---- Supplied entries

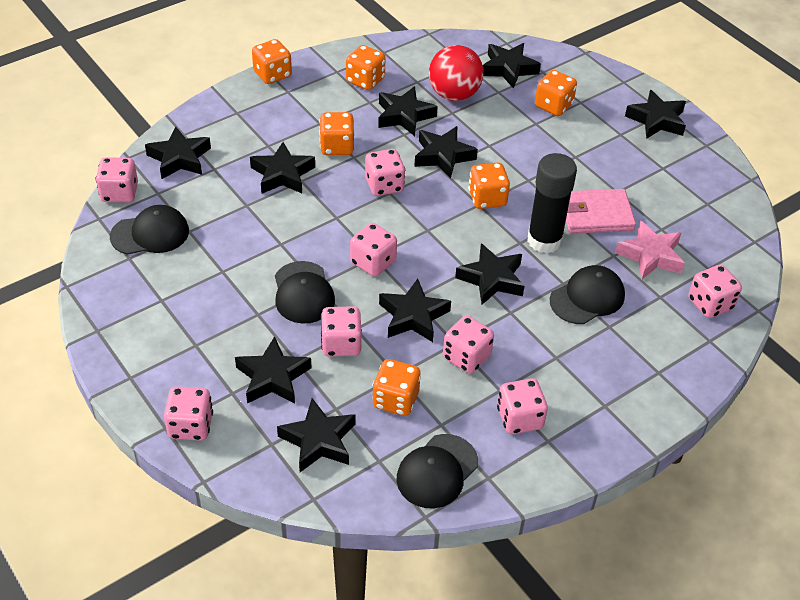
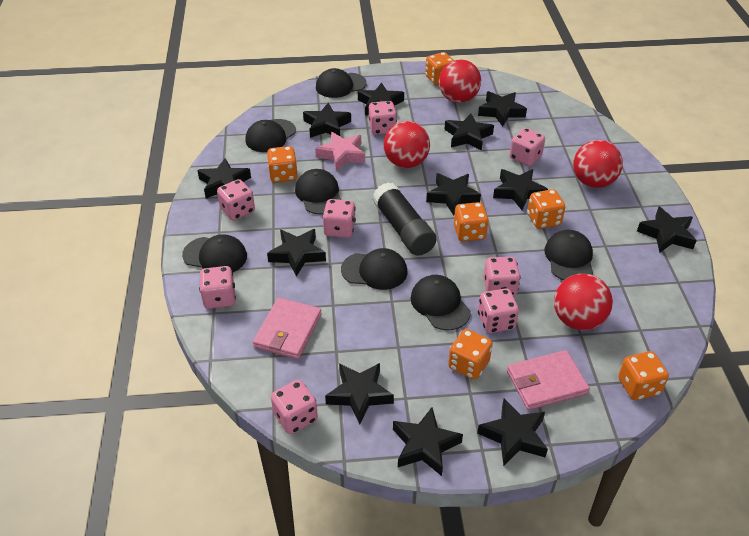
black cap: 4 -> 7
black star: 10 -> 12
pink wallet: 1 -> 2
red ball: 1 -> 4

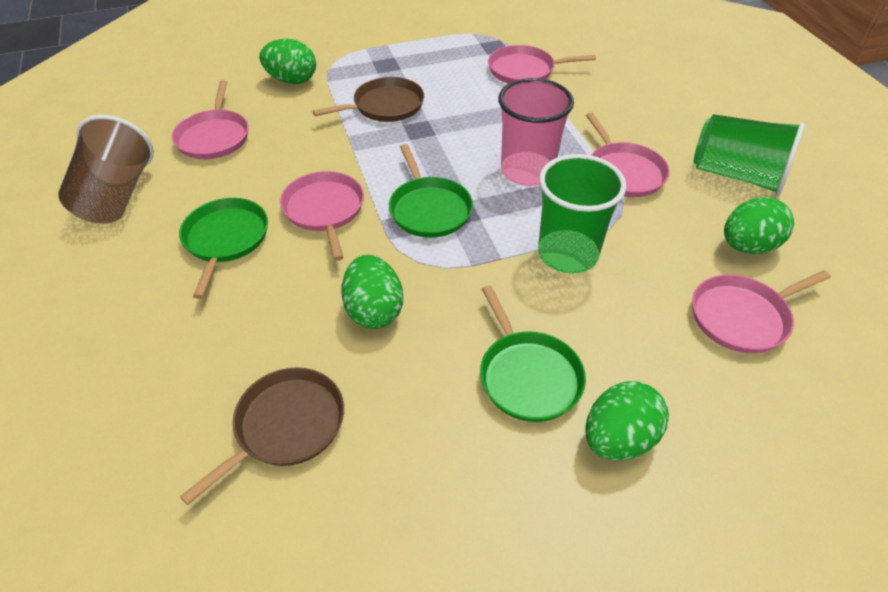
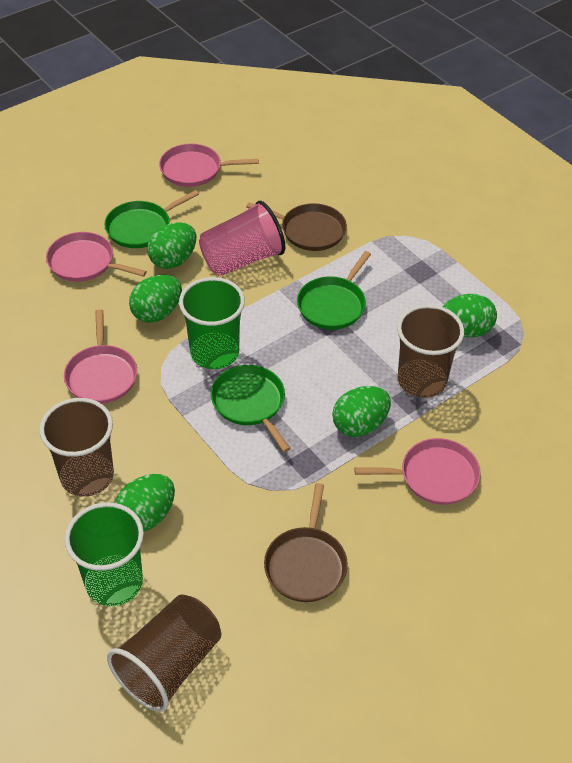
brown cup: 1 -> 3
green egg: 4 -> 5
pink pan: 5 -> 4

--------

■ Assigned task ■
Should a record include a picture, omit it from your copy and return the rest unchanged.

■ Solution to the problem ■
black cap: 4 -> 7
black star: 10 -> 12
pink wallet: 1 -> 2
red ball: 1 -> 4

brown cup: 1 -> 3
green egg: 4 -> 5
pink pan: 5 -> 4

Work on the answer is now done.